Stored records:
──────────

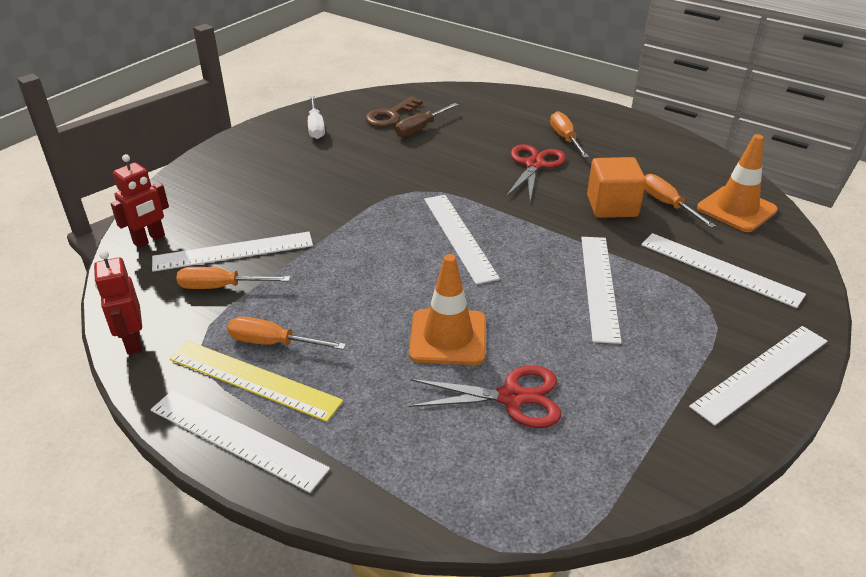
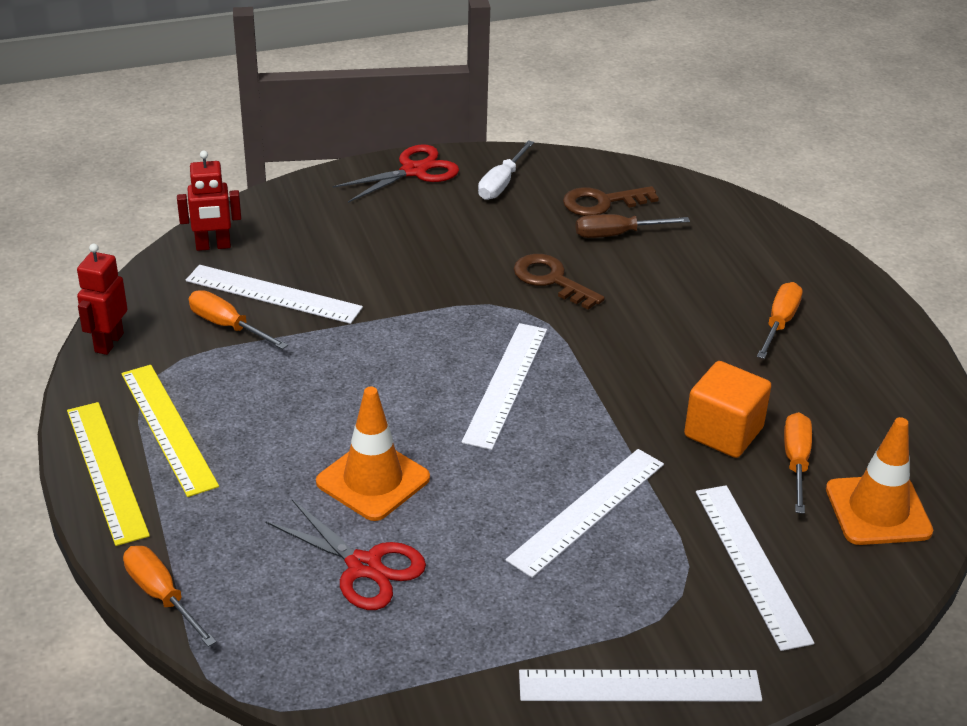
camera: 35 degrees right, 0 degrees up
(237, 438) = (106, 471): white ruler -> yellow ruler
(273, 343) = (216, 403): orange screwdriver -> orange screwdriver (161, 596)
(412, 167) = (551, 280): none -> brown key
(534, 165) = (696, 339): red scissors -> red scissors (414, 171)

──────────

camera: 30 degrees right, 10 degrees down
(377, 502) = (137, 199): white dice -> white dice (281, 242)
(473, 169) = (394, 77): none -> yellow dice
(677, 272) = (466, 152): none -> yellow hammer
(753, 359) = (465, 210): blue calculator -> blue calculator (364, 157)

──────────

From the records above, reproduce exactly the lines from the one with "camera: 35 degrees right, 0 degrees up" to the one with "(534, 165) = (696, 339): red", both included, and no others.

camera: 35 degrees right, 0 degrees up
(237, 438) = (106, 471): white ruler -> yellow ruler
(273, 343) = (216, 403): orange screwdriver -> orange screwdriver (161, 596)
(412, 167) = (551, 280): none -> brown key
(534, 165) = (696, 339): red scissors -> red scissors (414, 171)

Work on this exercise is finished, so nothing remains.